[Records drawn from a dataset]

====

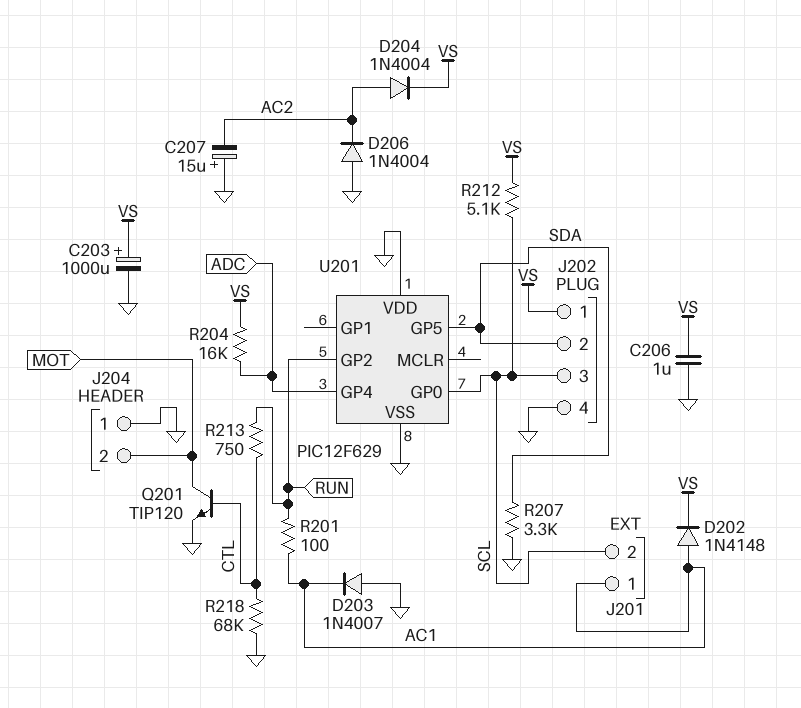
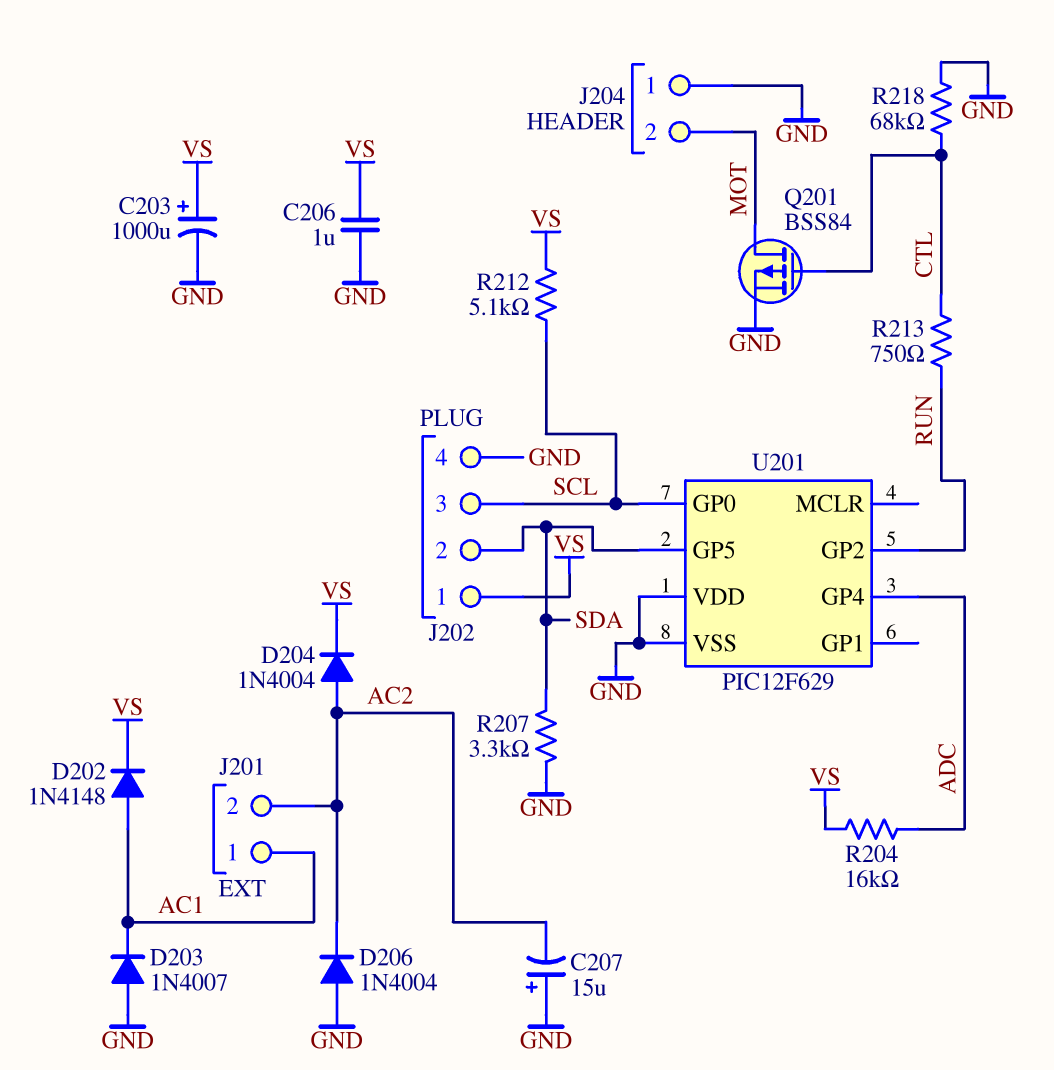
J201 pin 2: SCL -> AC2
Q201: NPN TIP120 (B CTL, C MOT, E GND) -> PMOS BSS84 (G CTL, D MOT, S GND)
R201: 100 (AC1, RUN) -> none

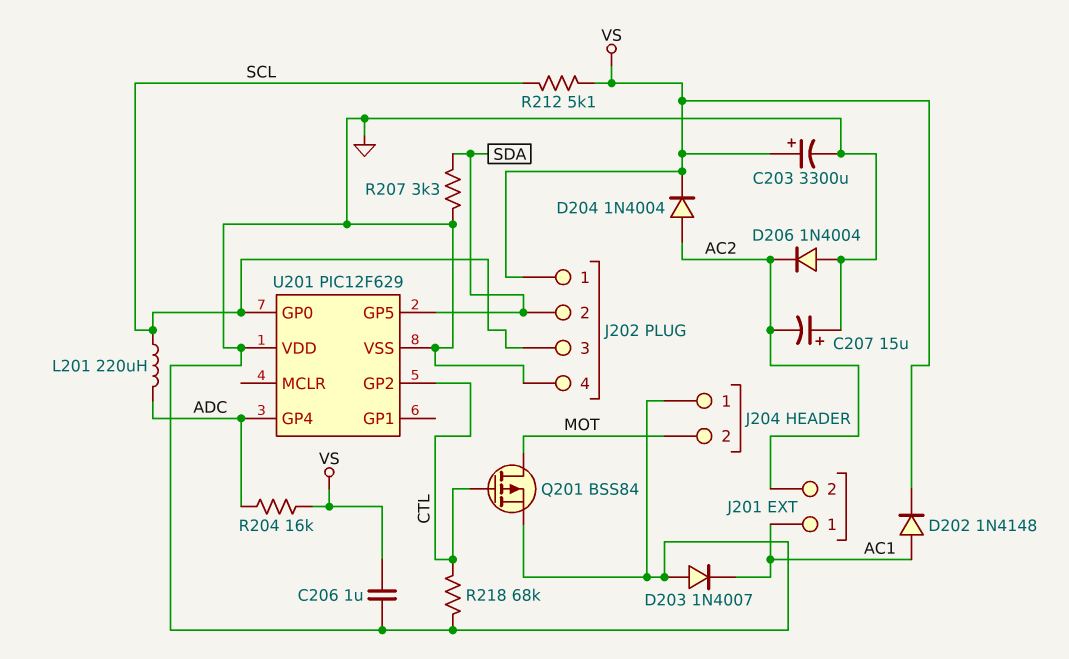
C203: 1000uF (plus VS, minus GND) -> 3300uF (plus VS, minus GND)
L201: none -> 220uH (ADC, SCL)
R213: 750 (CTL, RUN) -> none
U201 pin GP2: RUN -> CTL

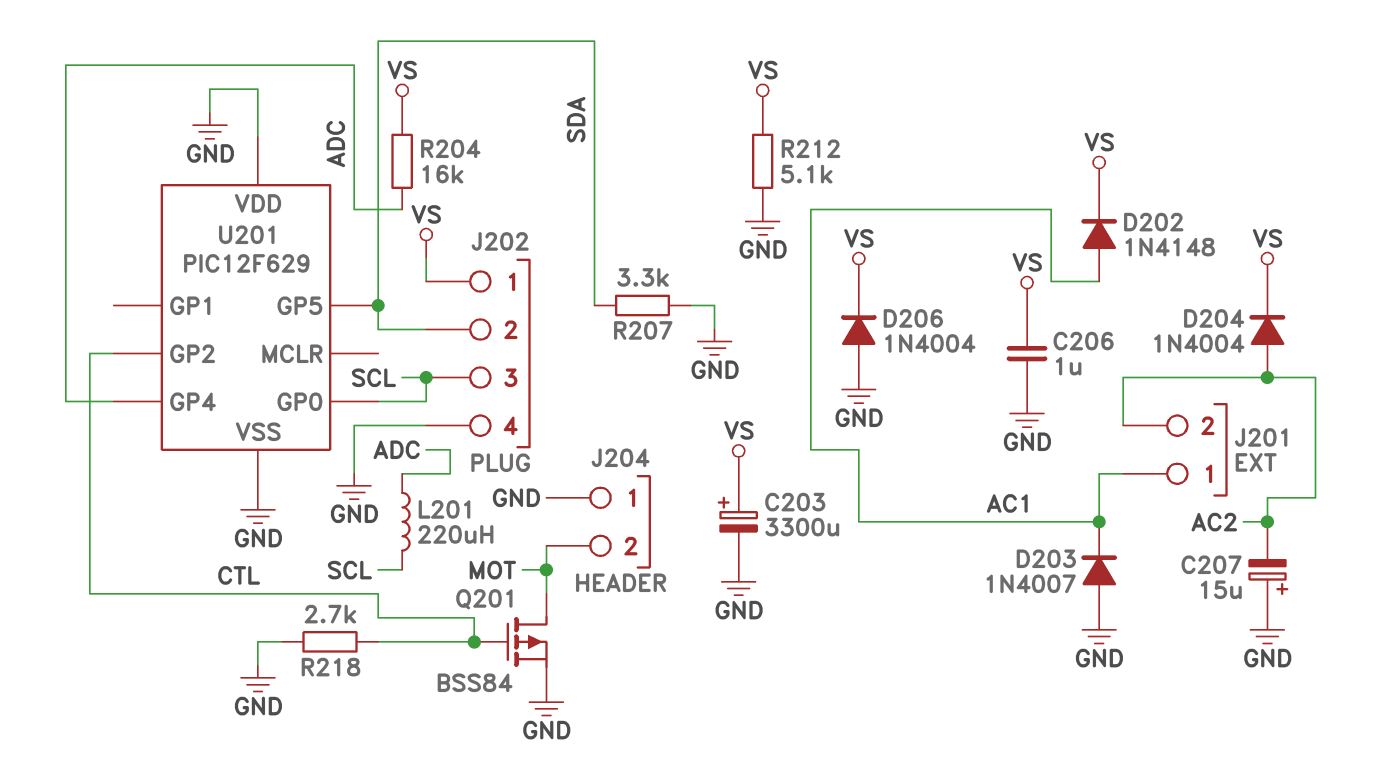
D206: diode 1N4004 (A GND, K AC2) -> diode 1N4004 (A GND, K VS)
R212: 5.1k (SCL, VS) -> 5.1k (GND, VS)
R218: 68k (CTL, GND) -> 2.7k (CTL, GND)

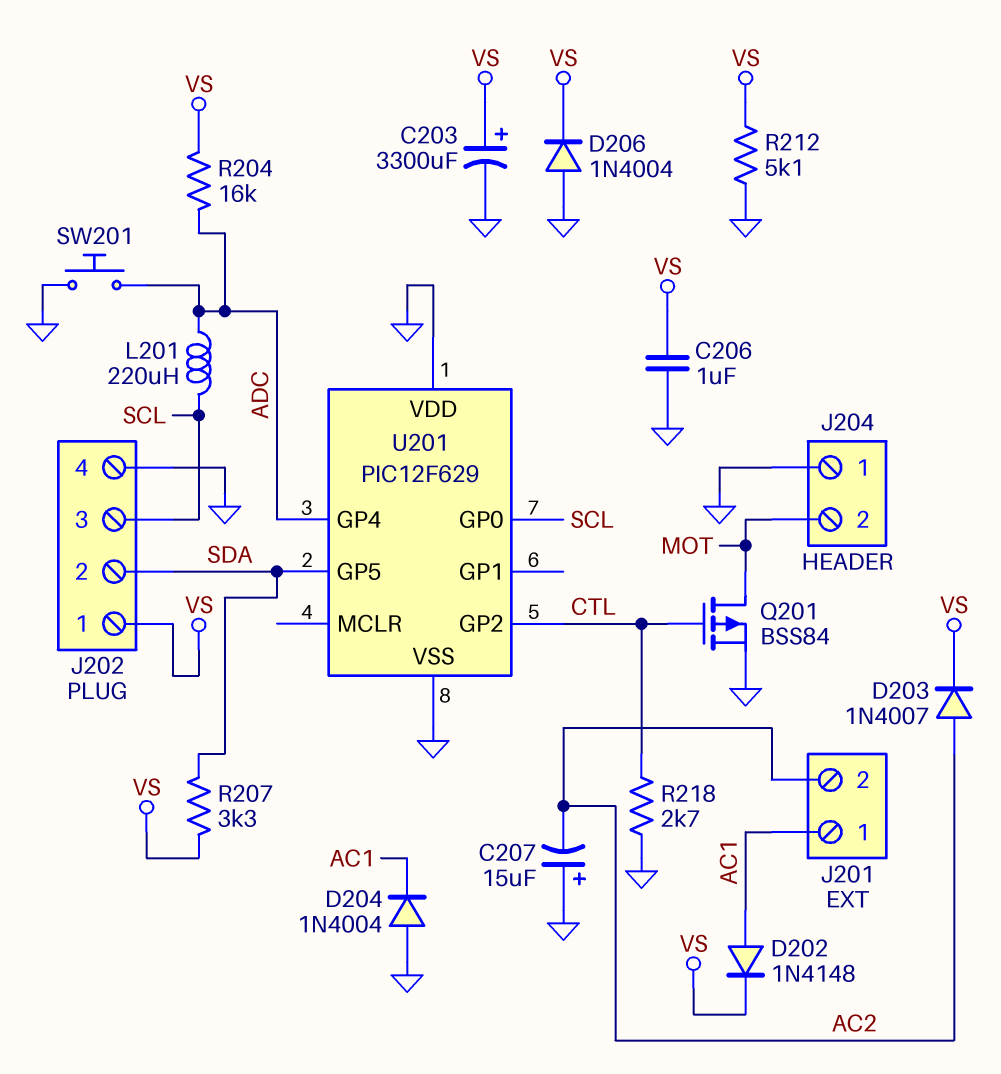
D203: diode 1N4007 (A GND, K AC1) -> diode 1N4007 (A AC2, K VS)
D204: diode 1N4004 (A AC2, K VS) -> diode 1N4004 (A GND, K AC1)
R207: 3.3k (GND, SDA) -> 3.3k (SDA, VS)
SW201: none -> button (ADC, GND)

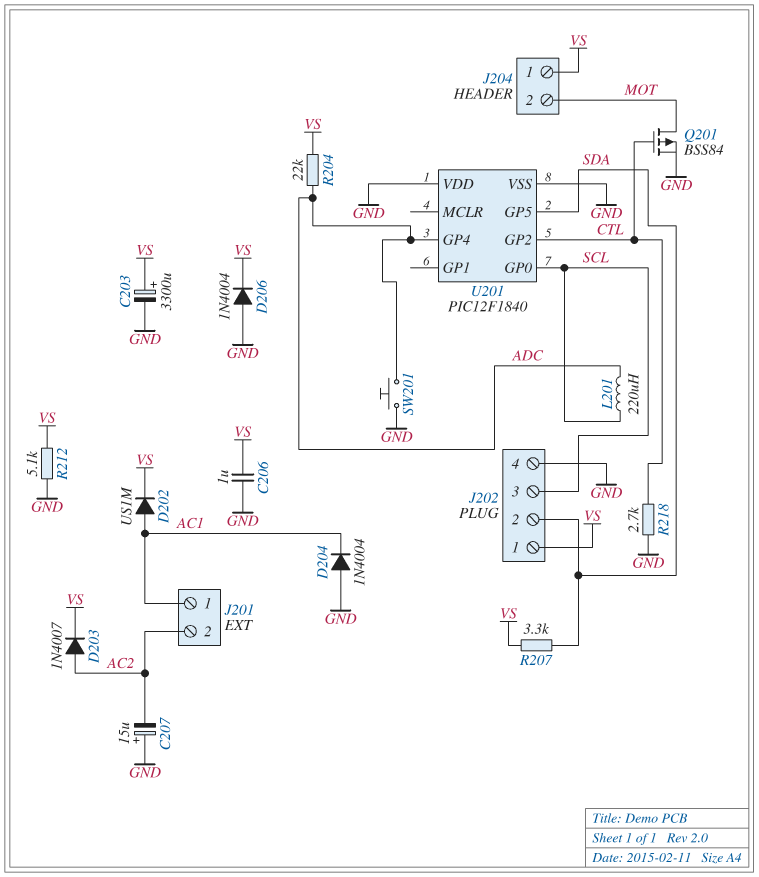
D202: diode 1N4148 (A AC1, K VS) -> diode US1M (A AC1, K VS)
J204 pin 1: GND -> VS
R204: 16k (ADC, VS) -> 22k (ADC, VS)
U201: PIC12F629 -> PIC12F1840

====

**Exercise directions:**
A picture-free version of all the records, repeated exactly, is what to return.

**Solution for this exercise:**
J201 pin 2: SCL -> AC2
Q201: NPN TIP120 (B CTL, C MOT, E GND) -> PMOS BSS84 (G CTL, D MOT, S GND)
R201: 100 (AC1, RUN) -> none

C203: 1000uF (plus VS, minus GND) -> 3300uF (plus VS, minus GND)
L201: none -> 220uH (ADC, SCL)
R213: 750 (CTL, RUN) -> none
U201 pin GP2: RUN -> CTL

D206: diode 1N4004 (A GND, K AC2) -> diode 1N4004 (A GND, K VS)
R212: 5.1k (SCL, VS) -> 5.1k (GND, VS)
R218: 68k (CTL, GND) -> 2.7k (CTL, GND)

D203: diode 1N4007 (A GND, K AC1) -> diode 1N4007 (A AC2, K VS)
D204: diode 1N4004 (A AC2, K VS) -> diode 1N4004 (A GND, K AC1)
R207: 3.3k (GND, SDA) -> 3.3k (SDA, VS)
SW201: none -> button (ADC, GND)

D202: diode 1N4148 (A AC1, K VS) -> diode US1M (A AC1, K VS)
J204 pin 1: GND -> VS
R204: 16k (ADC, VS) -> 22k (ADC, VS)
U201: PIC12F629 -> PIC12F1840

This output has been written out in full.